-- Start of EXCERPTED RECORDS --

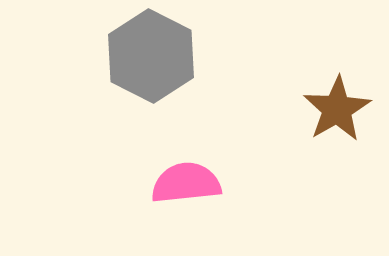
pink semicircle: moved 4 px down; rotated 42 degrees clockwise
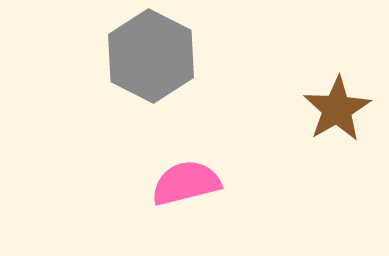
pink semicircle: rotated 8 degrees counterclockwise
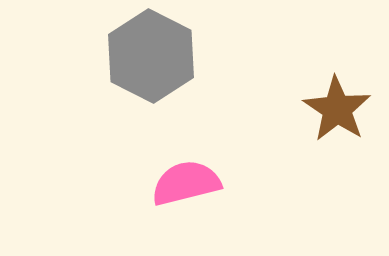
brown star: rotated 8 degrees counterclockwise
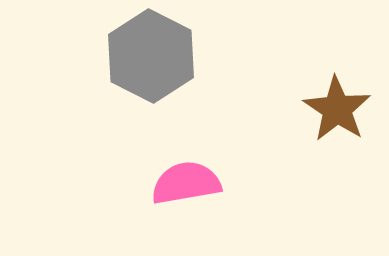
pink semicircle: rotated 4 degrees clockwise
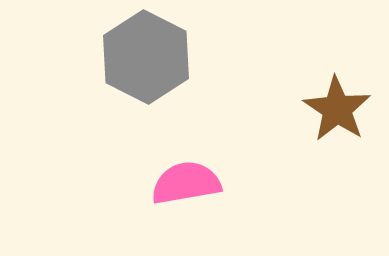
gray hexagon: moved 5 px left, 1 px down
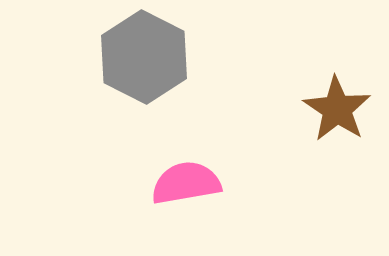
gray hexagon: moved 2 px left
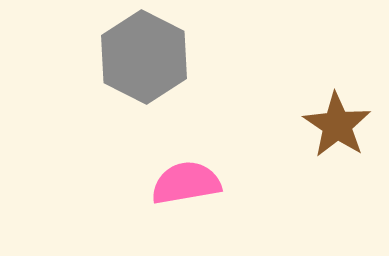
brown star: moved 16 px down
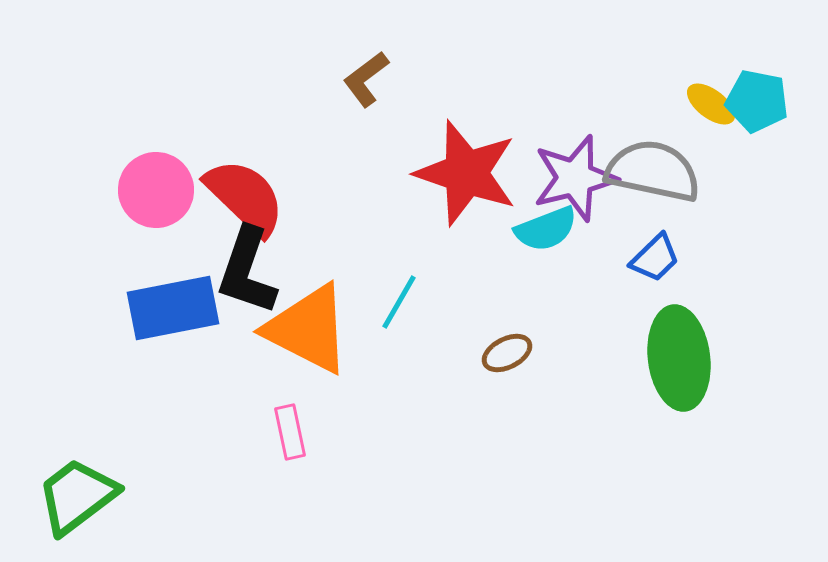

-- End of EXCERPTED RECORDS --

*STATED PROBLEM:* Format the listing above as a JSON list of strings, one string per line and no entries for blank lines. Omit the picture lines.

*RIGHT ANSWER:*
[
  "pink semicircle: moved 4 px down; rotated 42 degrees clockwise",
  "pink semicircle: rotated 8 degrees counterclockwise",
  "brown star: rotated 8 degrees counterclockwise",
  "pink semicircle: rotated 4 degrees clockwise",
  "gray hexagon: moved 5 px left, 1 px down",
  "gray hexagon: moved 2 px left",
  "brown star: moved 16 px down"
]